From the entries below, copy exactly the lines from the one that contains "477 431 580)" through the one that contains "64 529 140)", both included, and only those.

::: DATA UNDER STUDY

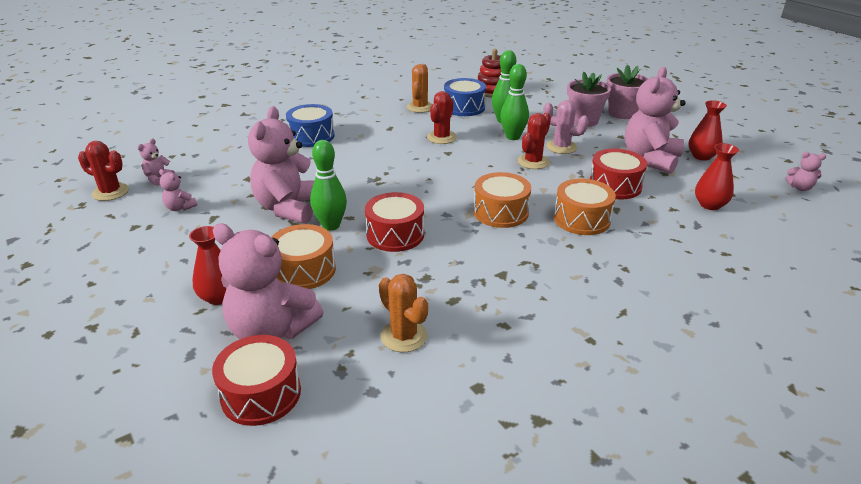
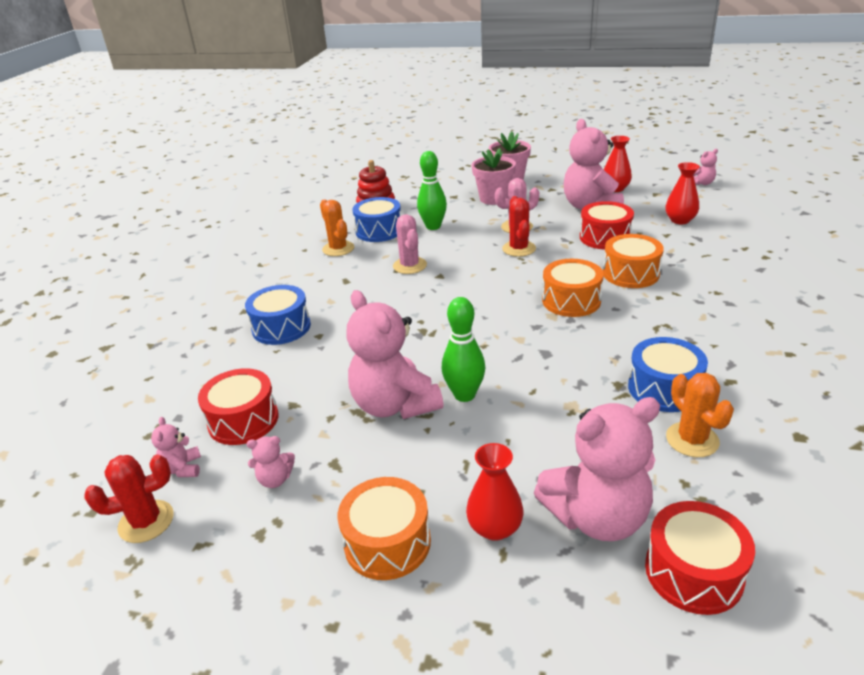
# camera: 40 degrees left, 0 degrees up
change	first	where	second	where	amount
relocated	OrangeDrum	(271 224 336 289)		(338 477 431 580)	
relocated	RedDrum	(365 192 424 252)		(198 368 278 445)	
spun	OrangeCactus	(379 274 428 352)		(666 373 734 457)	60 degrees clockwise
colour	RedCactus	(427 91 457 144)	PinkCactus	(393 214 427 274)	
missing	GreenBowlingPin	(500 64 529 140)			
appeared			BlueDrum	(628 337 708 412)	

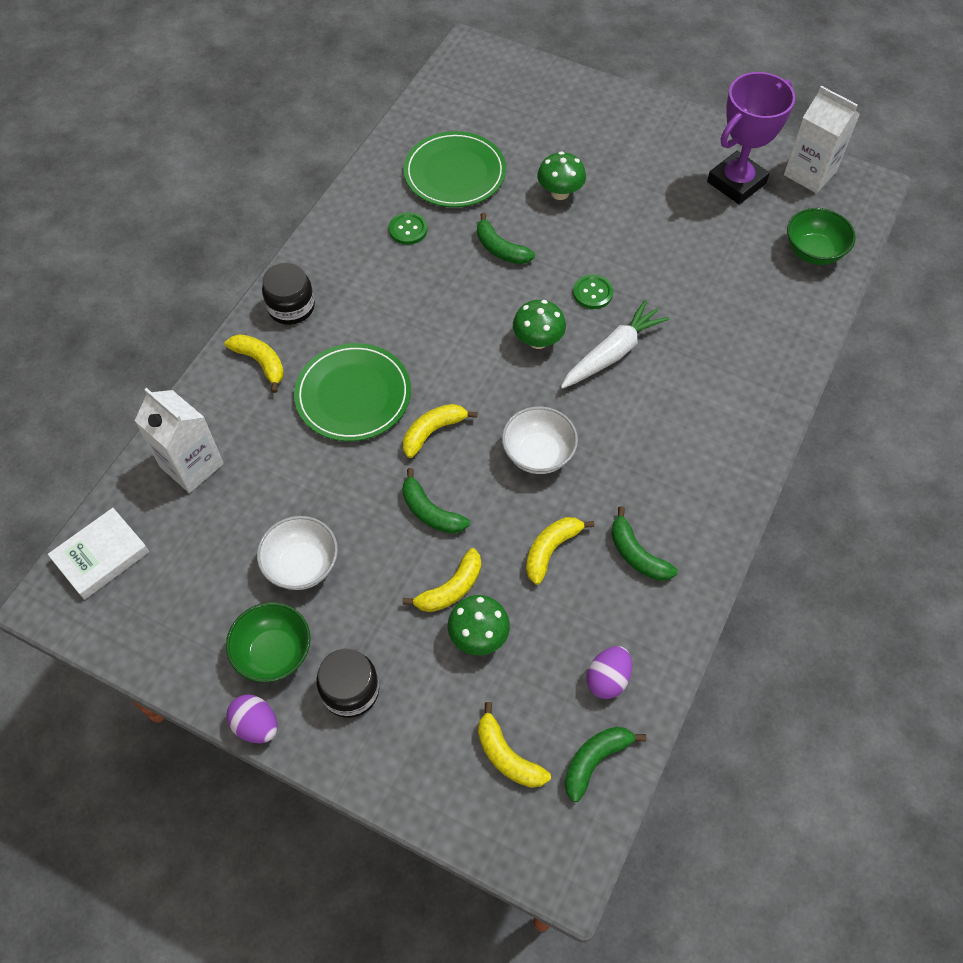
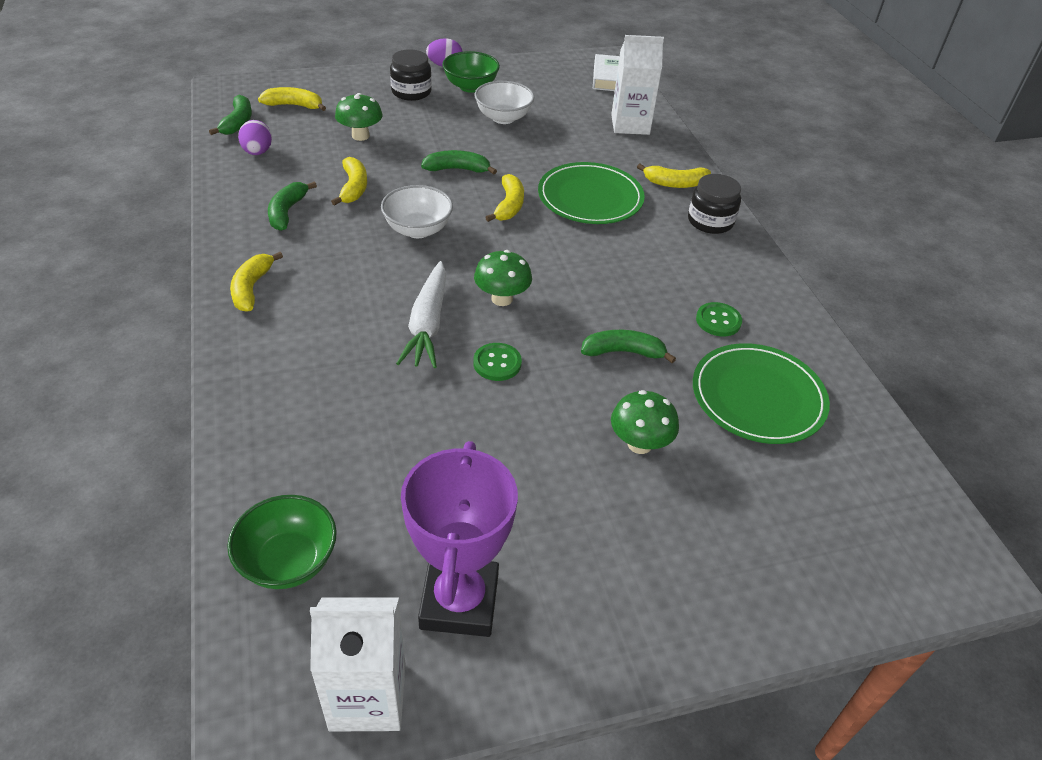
# camera: 135 degrees right, 15 degrees down
change	first	where	second	where	amount
relocated	YellowBanana	(403 548 481 612)		(230 252 283 312)	
spun	GreenBanana	(611 506 678 581)		(268 181 317 231)	90 degrees counterclockwise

::::::

▸ **FINISHED TASK**
relocated	OrangeDrum	(271 224 336 289)		(338 477 431 580)	
relocated	RedDrum	(365 192 424 252)		(198 368 278 445)	
spun	OrangeCactus	(379 274 428 352)		(666 373 734 457)	60 degrees clockwise
colour	RedCactus	(427 91 457 144)	PinkCactus	(393 214 427 274)	
missing	GreenBowlingPin	(500 64 529 140)			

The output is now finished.